INSTRUCTIONS FOR THE TASK ▸
Below are the records. Retype, exactly, the lines from the first through the line with "white phone [272,277,360,369]", and leave out the pictures.

Stored data ▸
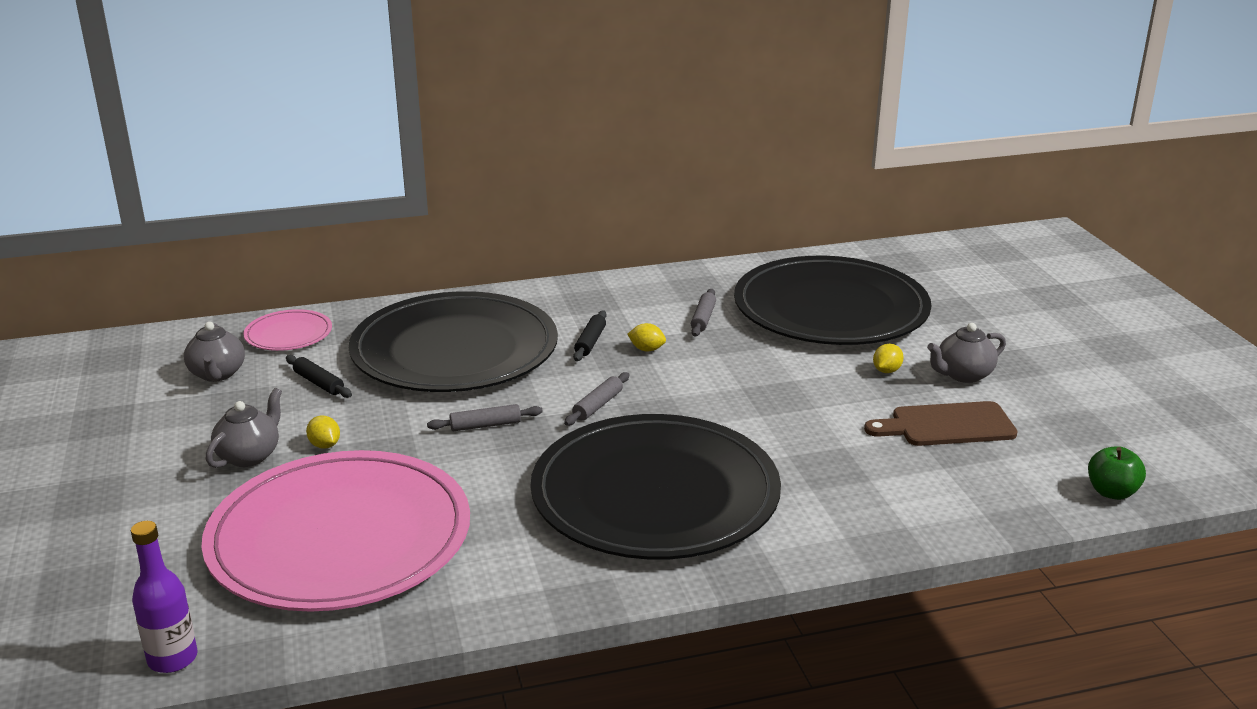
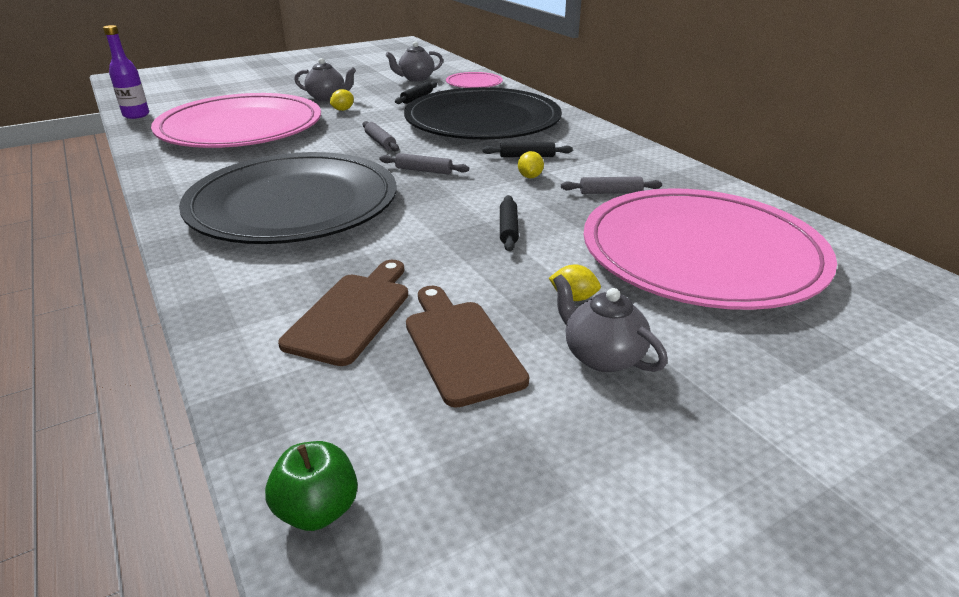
camera: 75 degrees right, 5 degrees up
black plate [734,256,932,345] -> pink plate [583,188,837,310]
none -> brown cutting board [278,260,408,366]
none -> black rolling pin [500,195,519,251]

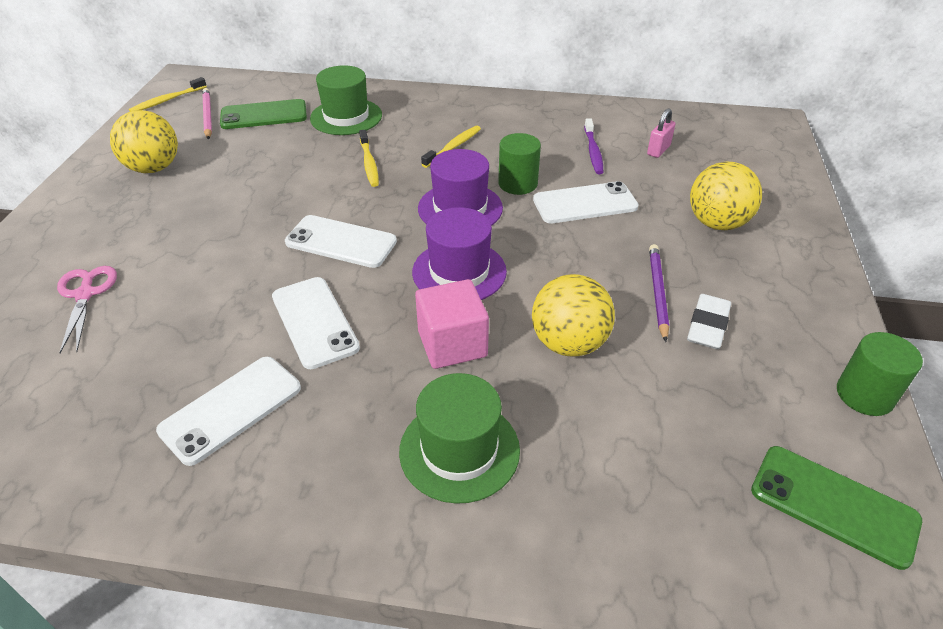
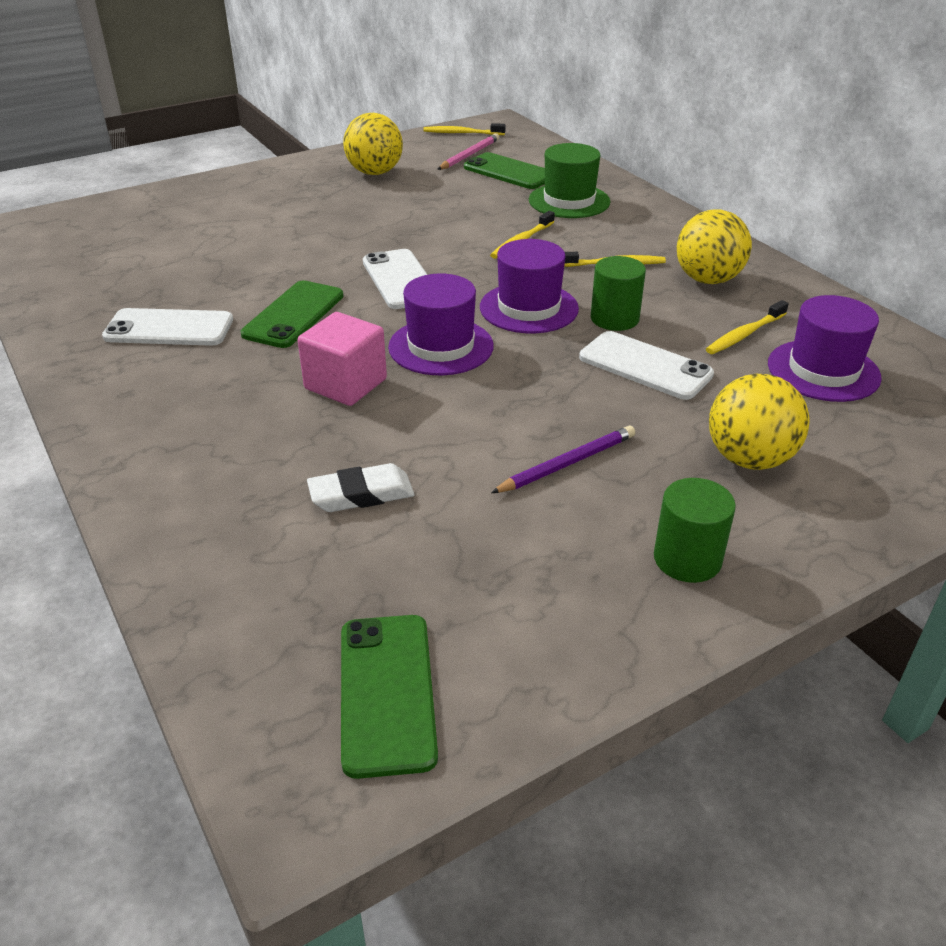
camera: 50 degrees right, 5 degrees down
pink scissors [57,266,117,353] -> none
white phone [272,277,360,369] -> green phone [241,280,344,348]
green hat [399,373,520,504] -> none
yellow ball [532,274,615,357] -> yellow ball moved to [677,209,752,284]
purple toothbrush [584,118,603,174] -> yellow toothbrush [706,300,789,354]
pink padlock [647,108,675,158] -> purple hat [768,295,882,402]
white eraser [687,294,731,349] -> white eraser moved to [307,463,414,512]
green cylinder [837,332,923,416] -> green cylinder moved to [654,478,736,583]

EXERCISE SOLUTION ▸
camera: 75 degrees right, 5 degrees up
black plate [734,256,932,345] -> pink plate [583,188,837,310]
none -> brown cutting board [278,260,408,366]
none -> black rolling pin [500,195,519,251]

camera: 50 degrees right, 5 degrees down
pink scissors [57,266,117,353] -> none
white phone [272,277,360,369] -> green phone [241,280,344,348]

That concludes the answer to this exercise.